───── Information supplied ─────

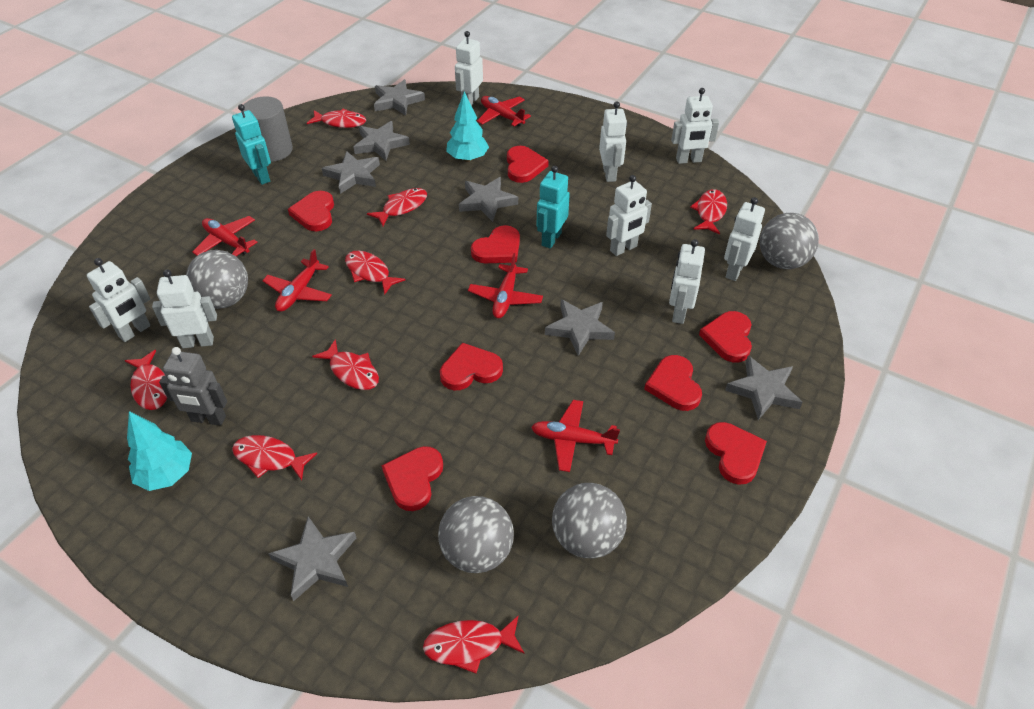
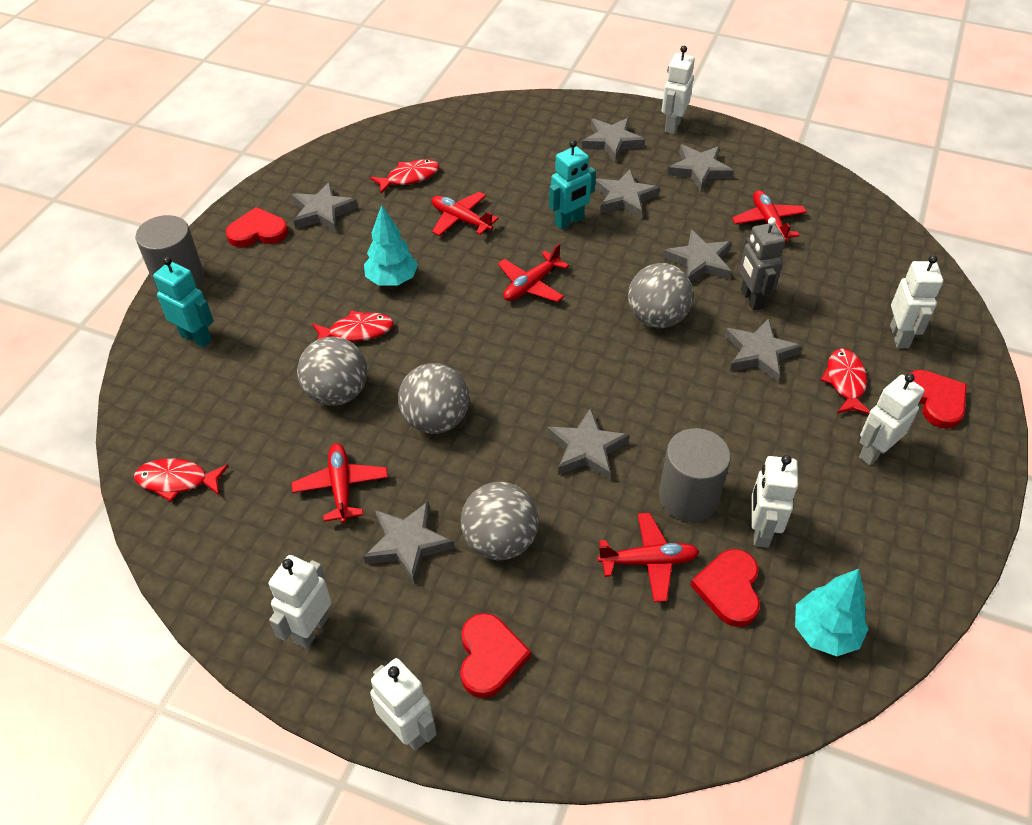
grey cylinder: 1 -> 2
grey star: 7 -> 8
red fish: 8 -> 4
red heart: 8 -> 4
white robot: 8 -> 6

─────

• **Task to complete**
Copy out all the entries precisely. No images.

• **Answer space**
grey cylinder: 1 -> 2
grey star: 7 -> 8
red fish: 8 -> 4
red heart: 8 -> 4
white robot: 8 -> 6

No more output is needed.